_Problem requirements_
The expected response is a copy of every line in the entries below that includes the word "degrees".

_Given information_
--- START ---
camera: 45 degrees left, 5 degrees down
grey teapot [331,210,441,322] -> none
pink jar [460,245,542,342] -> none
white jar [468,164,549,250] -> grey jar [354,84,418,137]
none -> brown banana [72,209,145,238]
--- END ---
--- START ---
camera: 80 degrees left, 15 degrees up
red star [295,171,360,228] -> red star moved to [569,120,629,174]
--- END ---
--- START ---
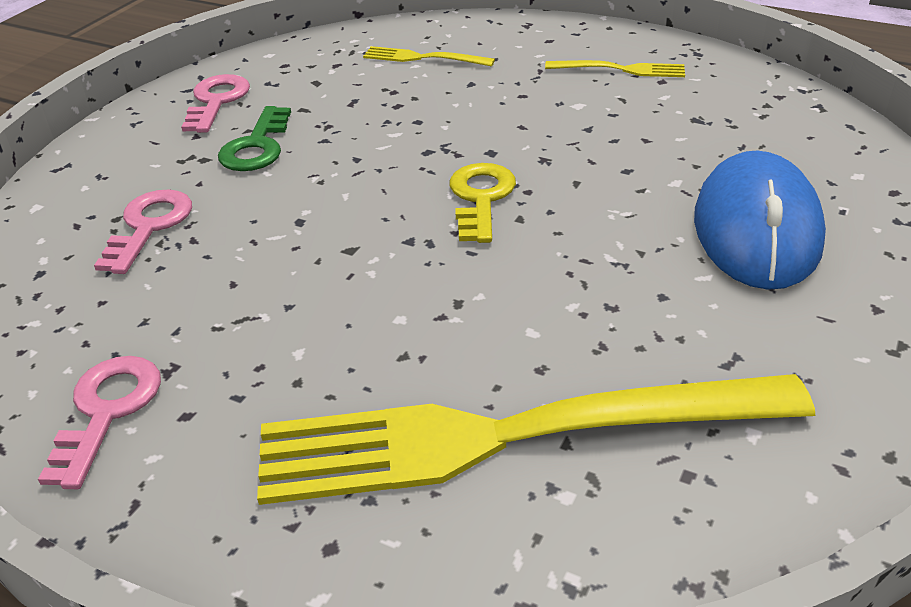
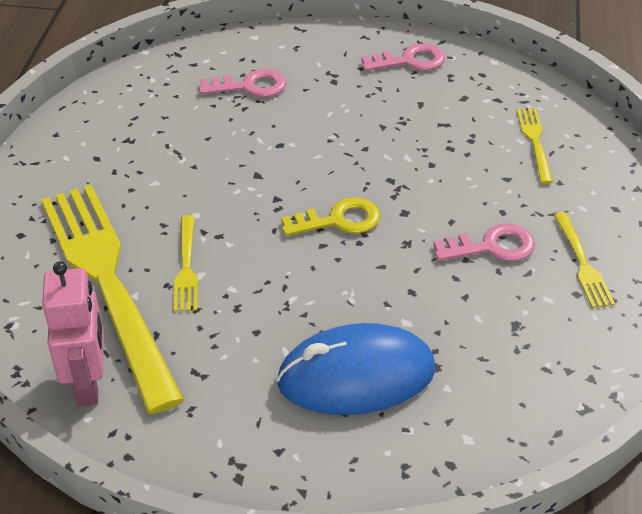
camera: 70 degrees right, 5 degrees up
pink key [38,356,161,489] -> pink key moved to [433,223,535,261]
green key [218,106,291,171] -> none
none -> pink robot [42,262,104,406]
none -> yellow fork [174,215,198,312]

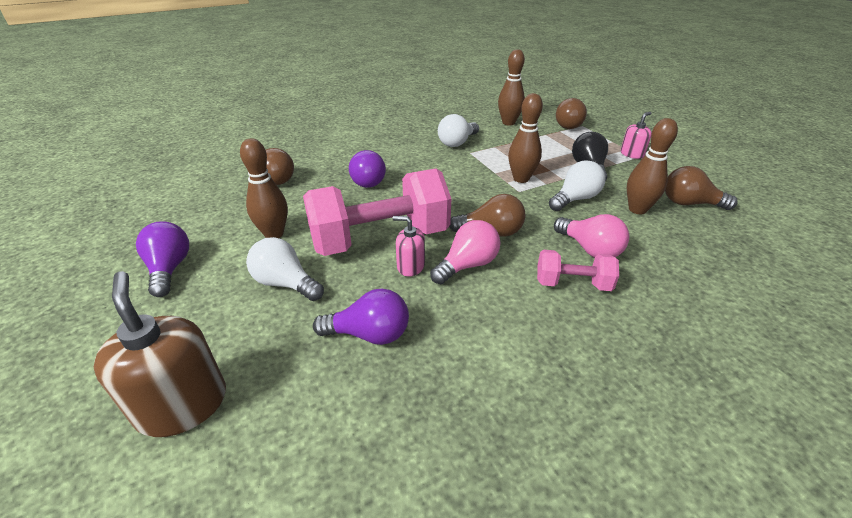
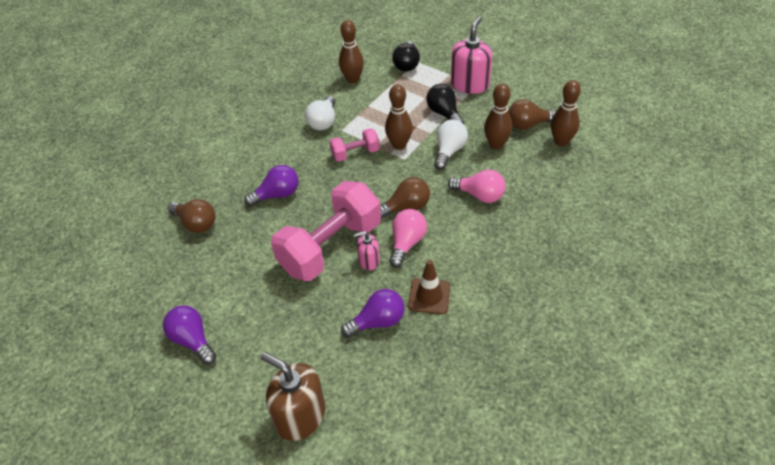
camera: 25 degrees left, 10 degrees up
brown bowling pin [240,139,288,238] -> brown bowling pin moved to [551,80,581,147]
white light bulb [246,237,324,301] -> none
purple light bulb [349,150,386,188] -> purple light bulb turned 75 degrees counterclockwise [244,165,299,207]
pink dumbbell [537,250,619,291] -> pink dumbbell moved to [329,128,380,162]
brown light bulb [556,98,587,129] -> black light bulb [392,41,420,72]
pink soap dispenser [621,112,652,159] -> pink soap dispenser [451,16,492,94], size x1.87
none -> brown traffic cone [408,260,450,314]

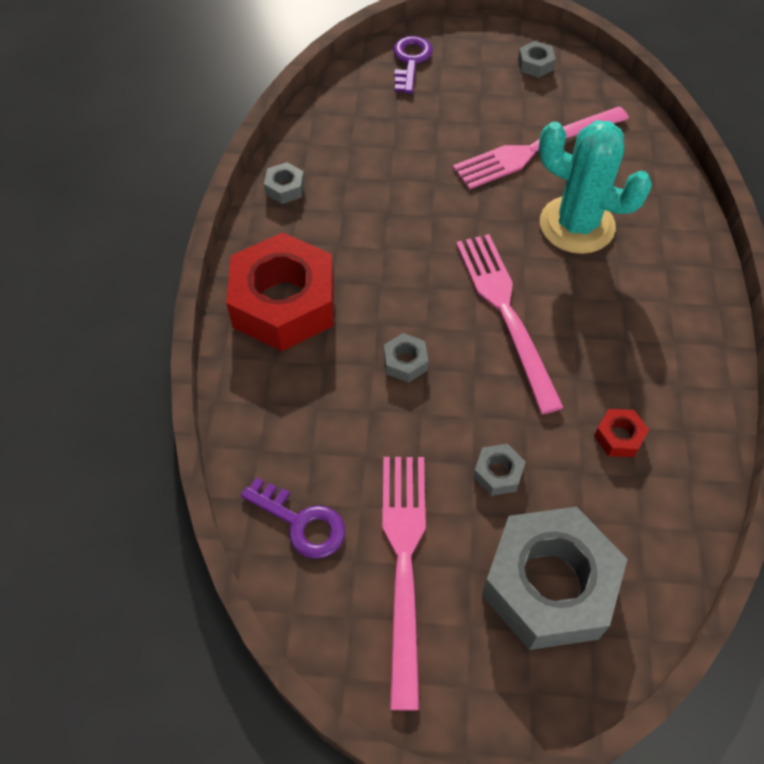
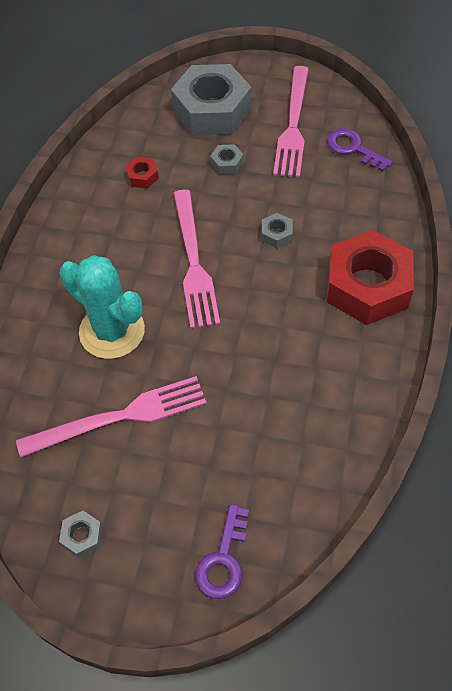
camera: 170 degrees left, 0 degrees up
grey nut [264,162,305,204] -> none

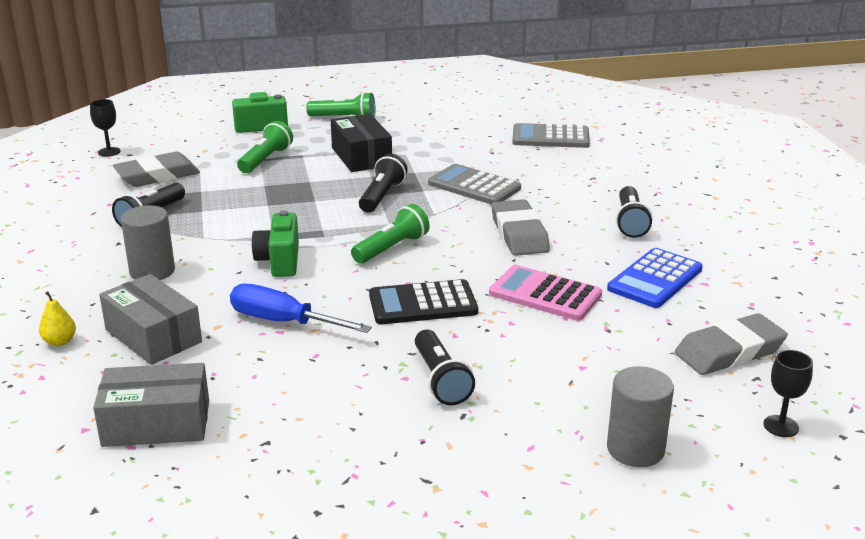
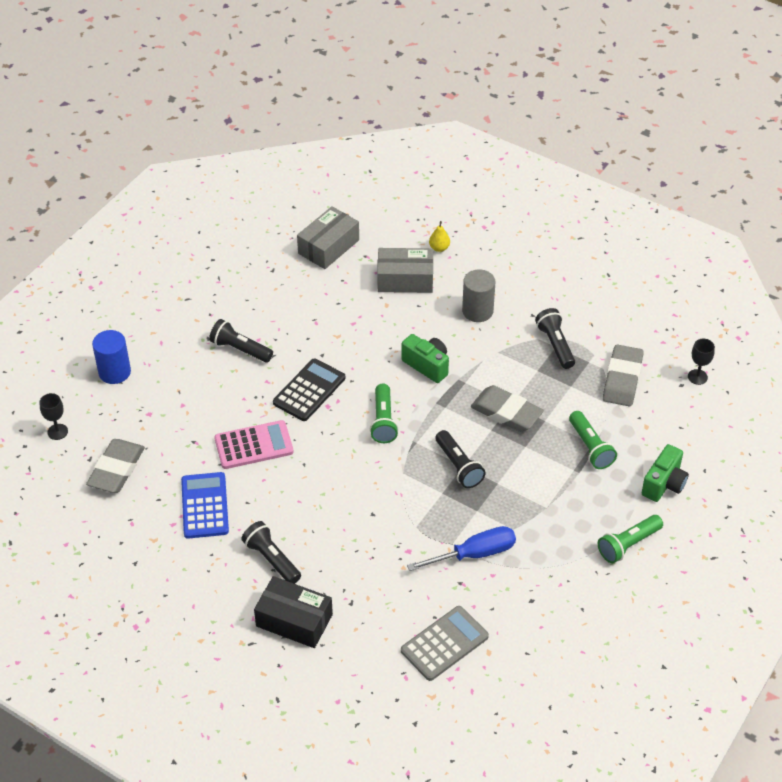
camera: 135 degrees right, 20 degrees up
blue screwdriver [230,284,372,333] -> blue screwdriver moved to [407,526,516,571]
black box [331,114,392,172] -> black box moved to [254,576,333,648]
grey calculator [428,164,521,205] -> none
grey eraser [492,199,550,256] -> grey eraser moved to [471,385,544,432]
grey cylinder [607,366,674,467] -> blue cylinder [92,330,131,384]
--- END ---
_Your response_
camera: 45 degrees left, 5 degrees down
camera: 80 degrees left, 15 degrees up
camera: 70 degrees right, 5 degrees up
camera: 25 degrees left, 10 degrees up
purple light bulb [349,150,386,188] -> purple light bulb turned 75 degrees counterclockwise [244,165,299,207]
camera: 170 degrees left, 0 degrees up
camera: 135 degrees right, 20 degrees up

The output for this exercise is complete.